* Work item
Write out the following listing's lines from the one with "(512, 240) = (321, 279): brown" to the one with "(892, 399) = (248, 520): black", exactly, with both included and no others.

* The records

● ● ● ● ●

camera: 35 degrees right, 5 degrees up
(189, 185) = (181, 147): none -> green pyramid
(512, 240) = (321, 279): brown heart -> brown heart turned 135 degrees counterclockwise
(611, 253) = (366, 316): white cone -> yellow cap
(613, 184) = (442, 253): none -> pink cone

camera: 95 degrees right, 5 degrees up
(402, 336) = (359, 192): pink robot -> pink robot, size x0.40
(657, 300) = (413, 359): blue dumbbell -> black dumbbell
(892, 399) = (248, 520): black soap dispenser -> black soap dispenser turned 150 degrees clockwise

● ● ● ● ●

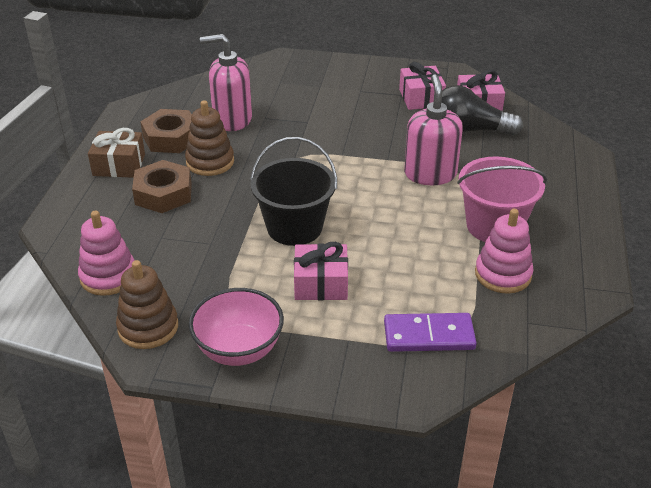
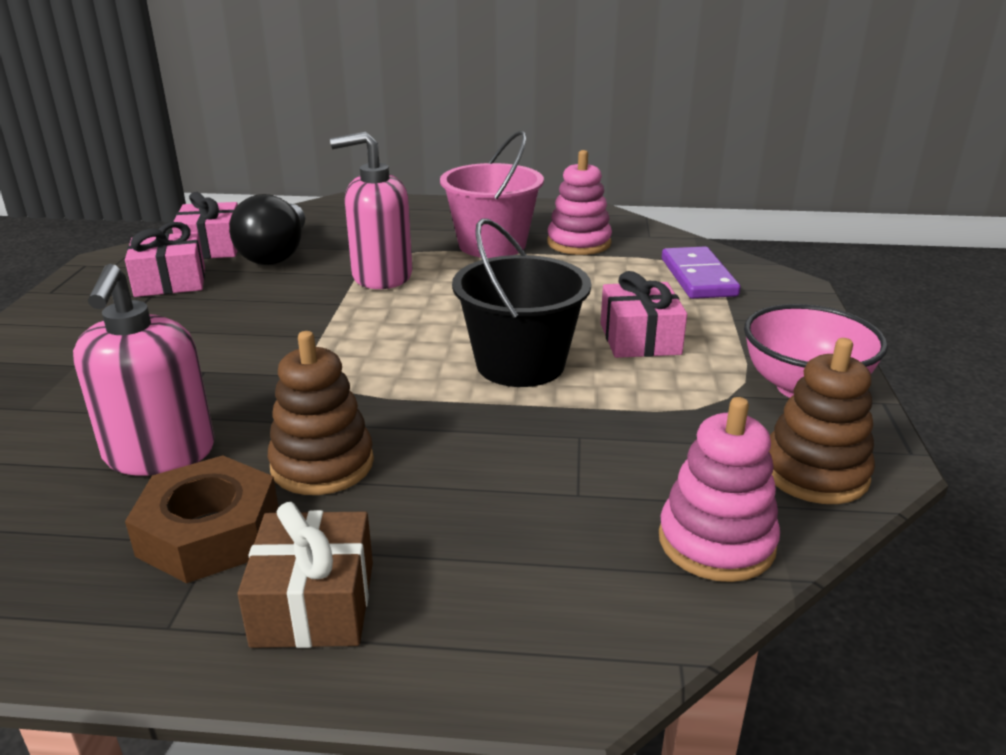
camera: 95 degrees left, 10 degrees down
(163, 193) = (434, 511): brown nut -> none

● ● ● ● ●

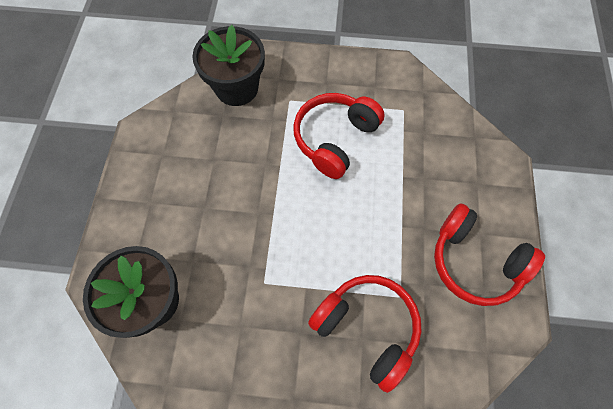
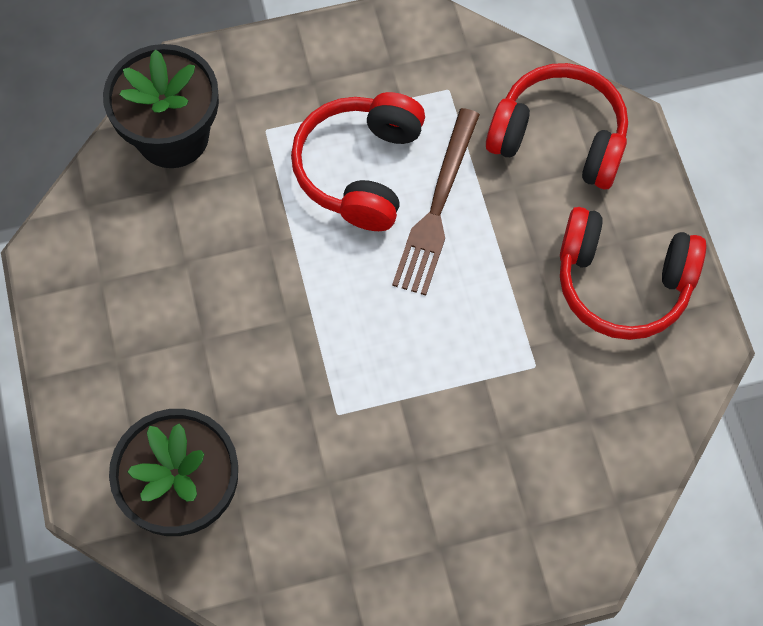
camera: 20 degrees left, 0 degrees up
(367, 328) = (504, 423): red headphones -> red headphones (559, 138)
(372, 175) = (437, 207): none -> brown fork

● ● ● ● ●

* Task solution
(512, 240) = (321, 279): brown heart -> brown heart turned 135 degrees counterclockwise
(611, 253) = (366, 316): white cone -> yellow cap
(613, 184) = (442, 253): none -> pink cone

camera: 95 degrees right, 5 degrees up
(402, 336) = (359, 192): pink robot -> pink robot, size x0.40
(657, 300) = (413, 359): blue dumbbell -> black dumbbell
(892, 399) = (248, 520): black soap dispenser -> black soap dispenser turned 150 degrees clockwise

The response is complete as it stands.